**The task**
Rewrite the records below, changing each "white plastic boat" to "white rubber boat" and leaving every other word as it is.
··· Records to process ···
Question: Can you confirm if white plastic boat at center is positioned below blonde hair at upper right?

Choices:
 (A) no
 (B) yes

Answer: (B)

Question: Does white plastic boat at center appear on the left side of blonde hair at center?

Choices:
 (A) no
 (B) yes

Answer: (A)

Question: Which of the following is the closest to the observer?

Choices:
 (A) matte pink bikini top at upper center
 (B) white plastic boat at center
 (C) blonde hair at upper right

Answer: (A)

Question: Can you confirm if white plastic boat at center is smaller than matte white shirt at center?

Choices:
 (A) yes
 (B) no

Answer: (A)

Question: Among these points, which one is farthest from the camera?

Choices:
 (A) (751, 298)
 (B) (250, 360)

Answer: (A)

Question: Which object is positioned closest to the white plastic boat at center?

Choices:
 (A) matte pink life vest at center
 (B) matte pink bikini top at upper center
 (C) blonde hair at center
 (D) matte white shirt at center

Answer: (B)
···
**Result for this exercise**
Question: Can you confirm if white rubber boat at center is positioned below blonde hair at upper right?

Choices:
 (A) no
 (B) yes

Answer: (B)

Question: Does white rubber boat at center appear on the left side of blonde hair at center?

Choices:
 (A) no
 (B) yes

Answer: (A)

Question: Which of the following is the closest to the observer?

Choices:
 (A) matte pink bikini top at upper center
 (B) white rubber boat at center
 (C) blonde hair at upper right

Answer: (A)

Question: Can you confirm if white rubber boat at center is smaller than matte white shirt at center?

Choices:
 (A) yes
 (B) no

Answer: (A)

Question: Among these points, which one is farthest from the camera?

Choices:
 (A) (751, 298)
 (B) (250, 360)

Answer: (A)

Question: Which object is positioned closest to the white rubber boat at center?

Choices:
 (A) matte pink life vest at center
 (B) matte pink bikini top at upper center
 (C) blonde hair at center
 (D) matte white shirt at center

Answer: (B)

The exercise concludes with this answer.